### TASK INSTRUCTIONS
Scan the listing below. Copy each line that contains "headphones".

-------- DATASET CONTENT

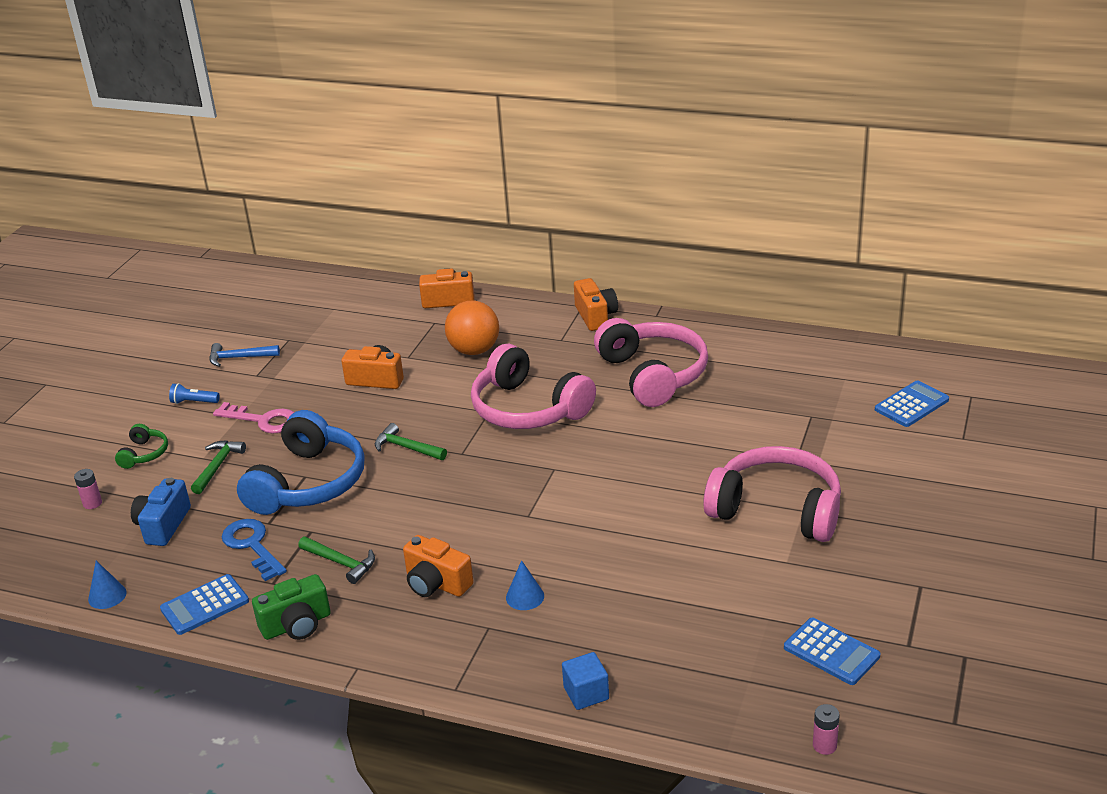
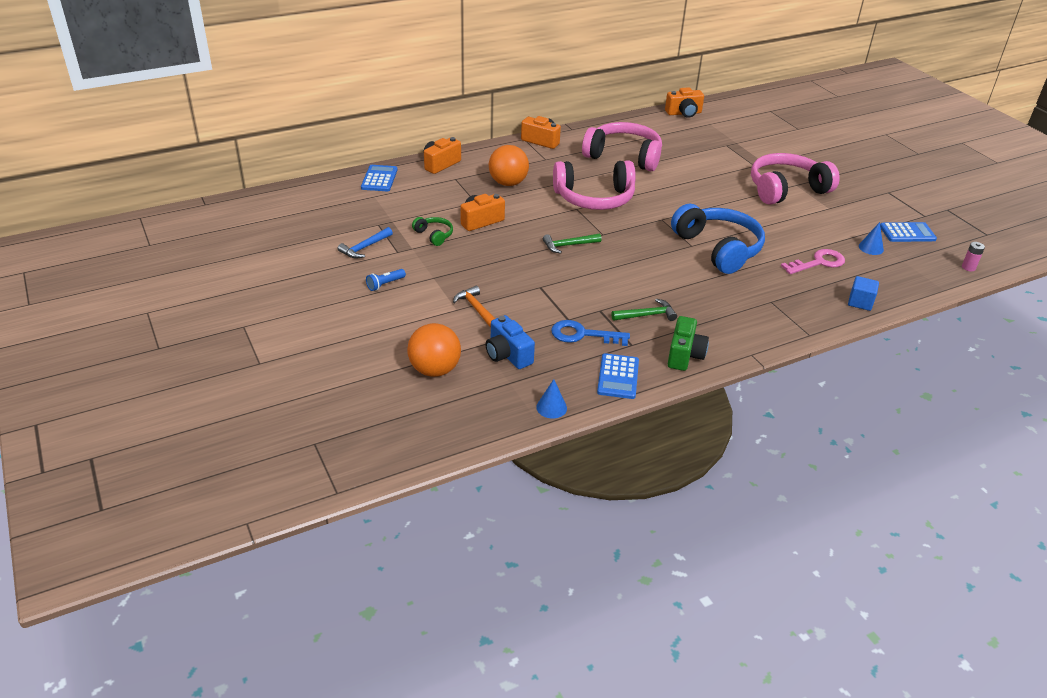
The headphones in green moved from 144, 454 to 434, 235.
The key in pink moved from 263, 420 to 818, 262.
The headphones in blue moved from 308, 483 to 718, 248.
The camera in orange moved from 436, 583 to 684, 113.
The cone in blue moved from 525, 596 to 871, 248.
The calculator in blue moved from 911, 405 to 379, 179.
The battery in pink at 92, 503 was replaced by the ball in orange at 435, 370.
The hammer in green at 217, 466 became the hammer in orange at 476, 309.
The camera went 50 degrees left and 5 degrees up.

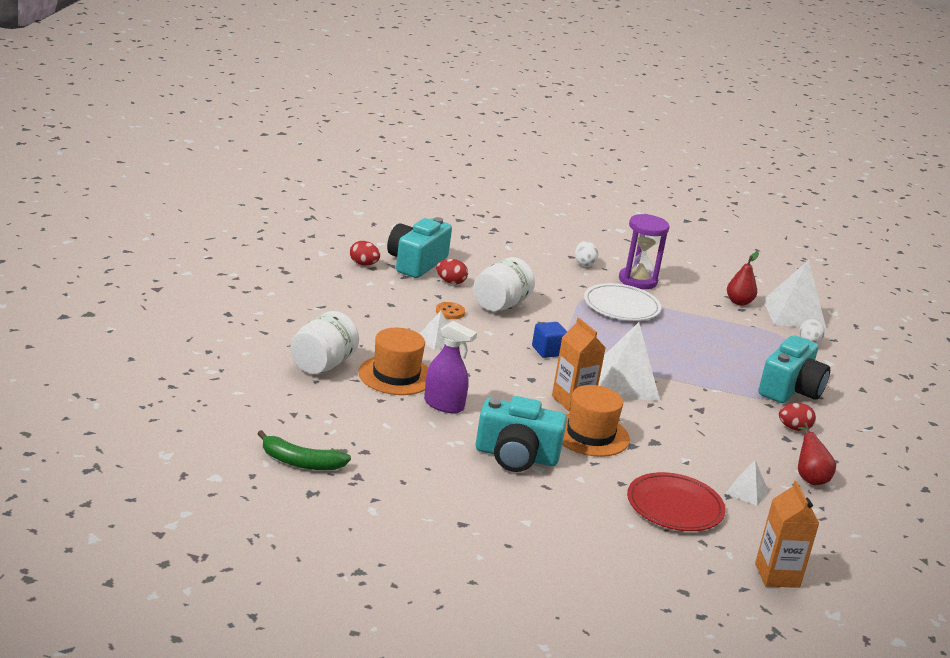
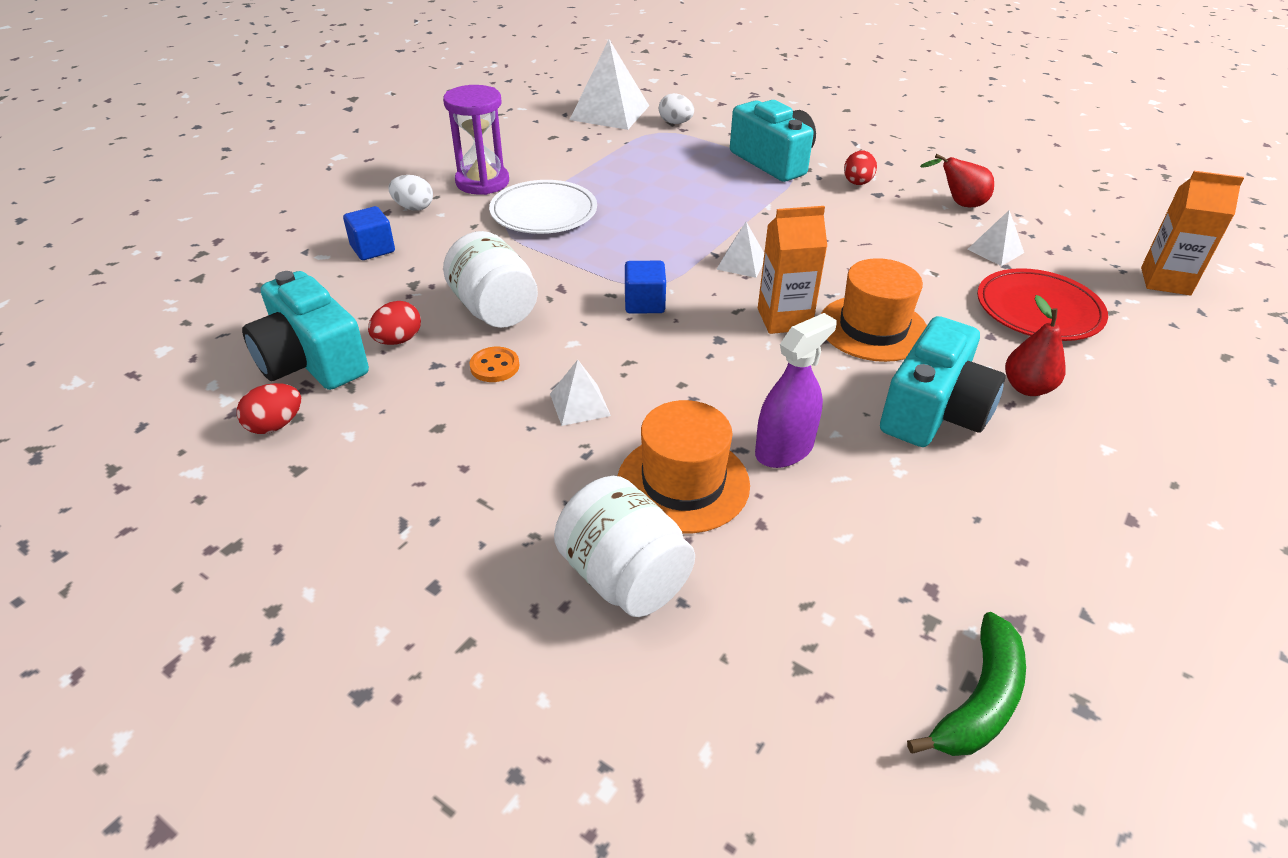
The cube in blue at 373, 249 appeared.
The pear in red moved from 739, 302 to 1027, 388.
The pyramid in white at 626, 382 changed to 0.51 times the size.
The camera went 65 degrees left and 15 degrees up.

----------------

### EXERCISE RESULT
The headphones in green moved from 144, 454 to 434, 235.
The headphones in blue moved from 308, 483 to 718, 248.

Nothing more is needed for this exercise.